§ Assigned task: A verbatim repetition of the data below is requested, without images.

═════ Data for review

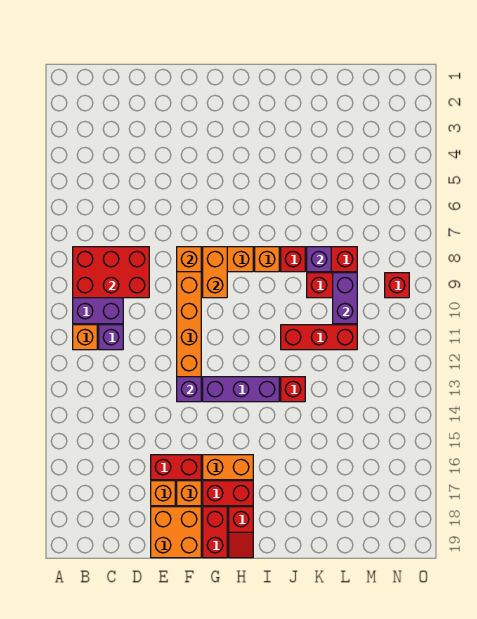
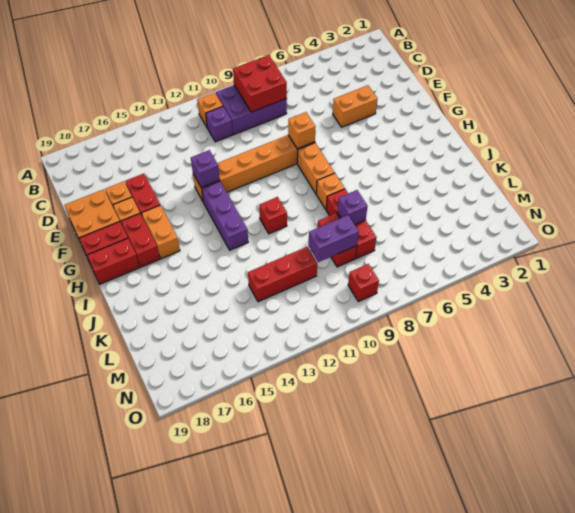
red brick B8:D9 level 2 -> red brick B8:C9 level 2
orange brick G8:G9 level 2 -> orange brick E4:E5 level 1
red slope H18:H19 level 1 top 18 -> red brick H18:H19 level 1
red brick J11:L11 level 1 -> red brick L11:L13 level 1
red brick J13 level 1 -> red brick I11 level 1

══════════

§ The completed task:
red brick B8:D9 level 2 -> red brick B8:C9 level 2
orange brick G8:G9 level 2 -> orange brick E4:E5 level 1
red slope H18:H19 level 1 top 18 -> red brick H18:H19 level 1
red brick J11:L11 level 1 -> red brick L11:L13 level 1
red brick J13 level 1 -> red brick I11 level 1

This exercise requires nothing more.